▶ [ABOUT THIS TASK] Tally the lines of the records that contain the string "minus", then give the total and nothing more.
========
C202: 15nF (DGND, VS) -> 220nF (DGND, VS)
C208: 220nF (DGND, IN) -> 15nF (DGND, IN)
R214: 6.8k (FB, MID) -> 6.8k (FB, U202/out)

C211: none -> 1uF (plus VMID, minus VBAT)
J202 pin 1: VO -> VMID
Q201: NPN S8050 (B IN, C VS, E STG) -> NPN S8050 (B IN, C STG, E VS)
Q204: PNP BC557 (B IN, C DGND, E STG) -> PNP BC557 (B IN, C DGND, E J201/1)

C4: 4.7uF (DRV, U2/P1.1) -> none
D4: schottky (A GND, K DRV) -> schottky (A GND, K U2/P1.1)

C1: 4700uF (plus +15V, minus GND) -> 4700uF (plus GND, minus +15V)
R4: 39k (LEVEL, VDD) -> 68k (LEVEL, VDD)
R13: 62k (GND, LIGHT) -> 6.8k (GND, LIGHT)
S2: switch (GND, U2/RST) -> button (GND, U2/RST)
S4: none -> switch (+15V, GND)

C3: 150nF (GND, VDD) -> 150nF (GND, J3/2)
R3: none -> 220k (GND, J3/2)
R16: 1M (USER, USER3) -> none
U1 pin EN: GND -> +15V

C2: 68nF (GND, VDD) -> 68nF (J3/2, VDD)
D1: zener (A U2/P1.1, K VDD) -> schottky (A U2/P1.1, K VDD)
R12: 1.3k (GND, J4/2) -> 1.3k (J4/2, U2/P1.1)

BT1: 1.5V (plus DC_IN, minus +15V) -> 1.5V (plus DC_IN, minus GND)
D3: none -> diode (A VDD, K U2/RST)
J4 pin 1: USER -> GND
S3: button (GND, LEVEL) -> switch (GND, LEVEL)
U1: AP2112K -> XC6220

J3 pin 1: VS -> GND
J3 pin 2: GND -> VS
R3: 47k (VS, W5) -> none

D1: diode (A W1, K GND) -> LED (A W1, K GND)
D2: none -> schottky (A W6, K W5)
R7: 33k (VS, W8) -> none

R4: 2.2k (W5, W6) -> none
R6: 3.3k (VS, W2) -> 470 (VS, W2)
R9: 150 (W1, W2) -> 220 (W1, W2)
========
▶ [ANSWER AREA] 3